──────── Provided data ────────

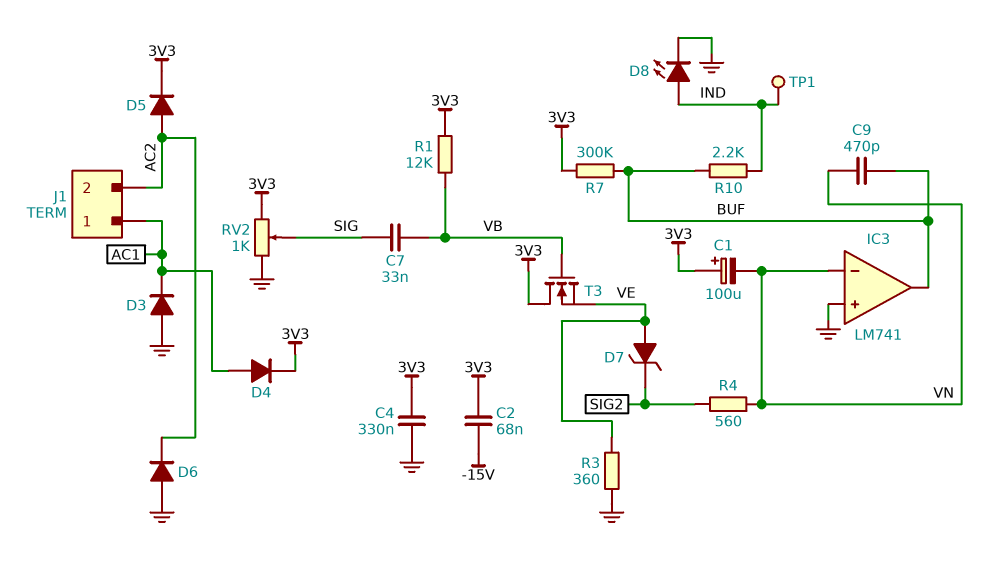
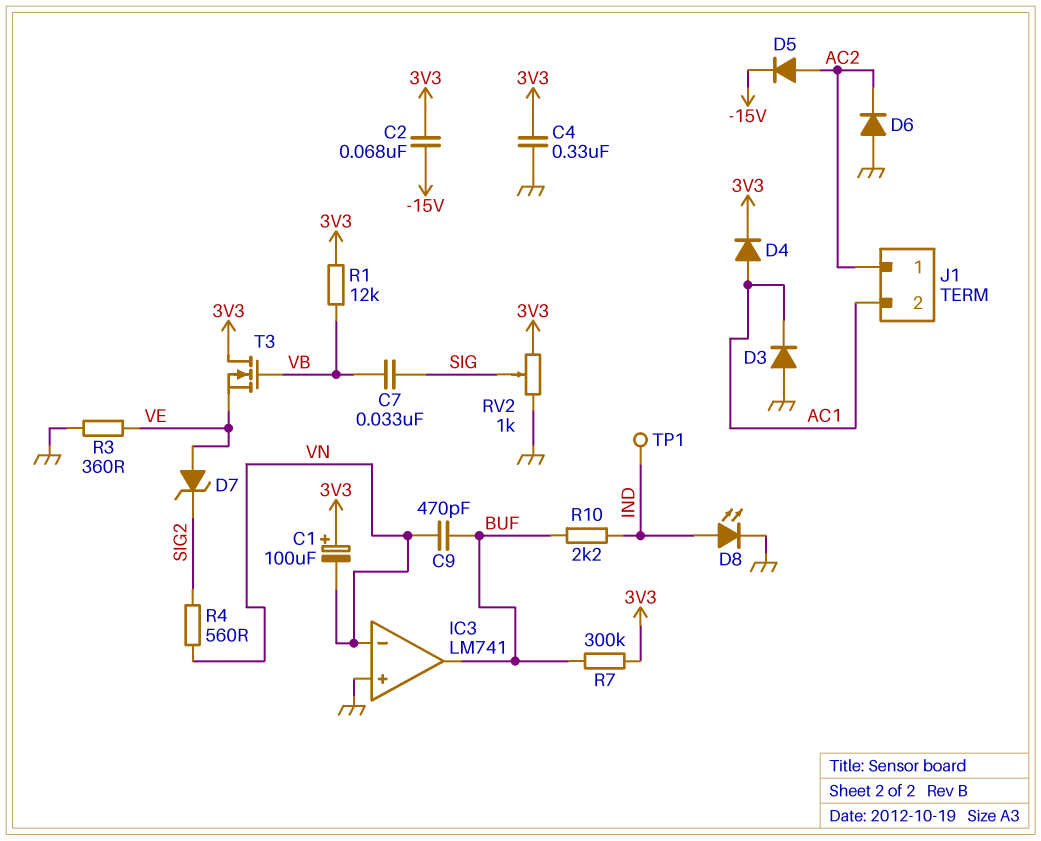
D5: diode (A AC2, K 3V3) -> diode (A AC2, K -15V)
J1 pin 1: AC1 -> AC2
J1 pin 2: AC2 -> AC1

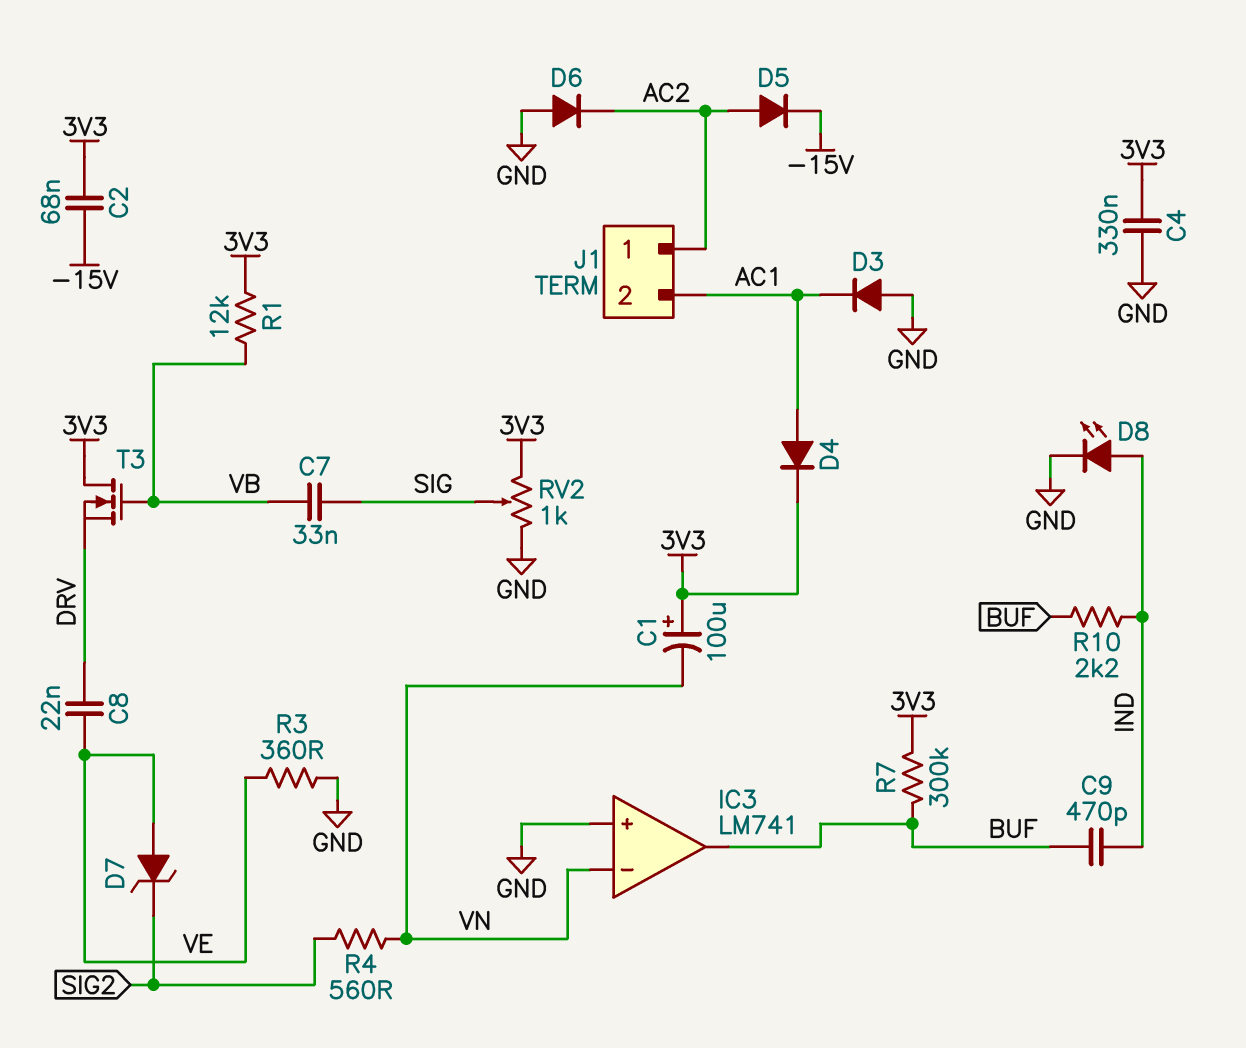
C8: none -> 22nF (DRV, VE)
C9: 470pF (BUF, VN) -> 470pF (BUF, IND)
T3: NMOS (G VB, D 3V3, S VE) -> NMOS (G VB, D 3V3, S DRV)
TP1: test point (IND) -> none

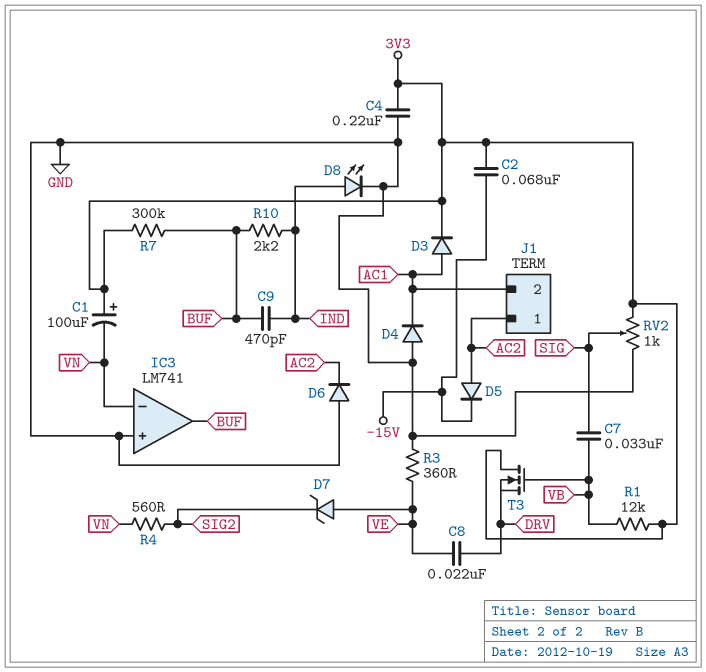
C4: 330nF (3V3, GND) -> 220nF (3V3, GND)
D3: diode (A GND, K AC1) -> diode (A AC1, K 3V3)
D4: diode (A AC1, K 3V3) -> diode (A GND, K AC1)

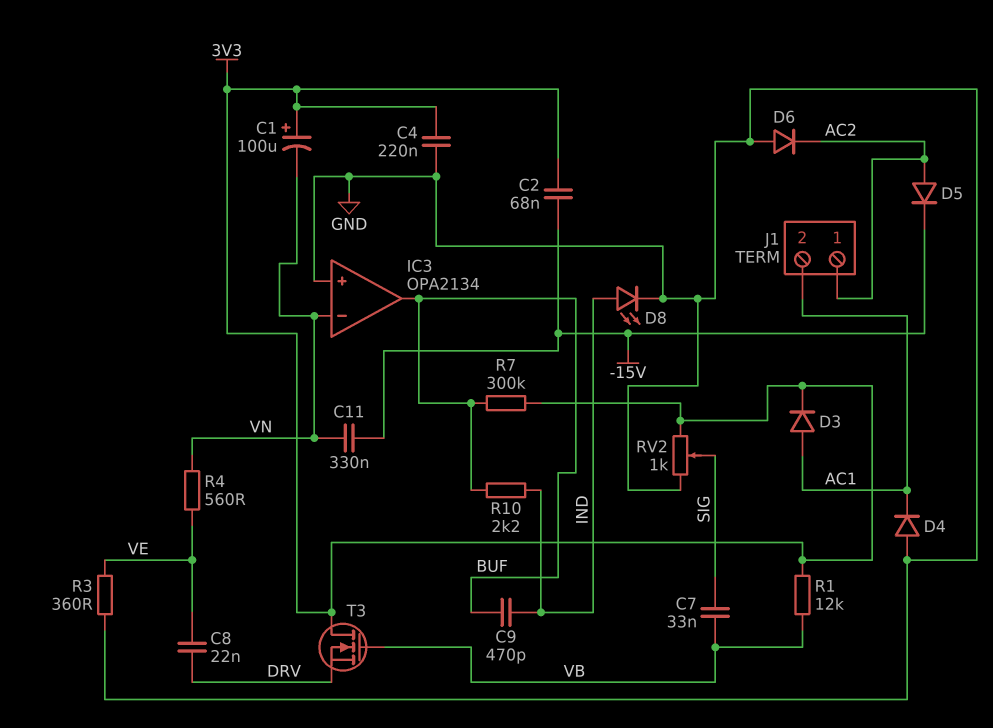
C11: none -> 330nF (-15V, VN)
D7: zener (A VE, K SIG2) -> none
IC3: LM741 -> OPA2134
R4: 560 (SIG2, VN) -> 560 (VE, VN)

────────

Wherever a line contains the string "diode", copy that line from the data.

| The answer |
D5: diode (A AC2, K 3V3) -> diode (A AC2, K -15V)
D3: diode (A GND, K AC1) -> diode (A AC1, K 3V3)
D4: diode (A AC1, K 3V3) -> diode (A GND, K AC1)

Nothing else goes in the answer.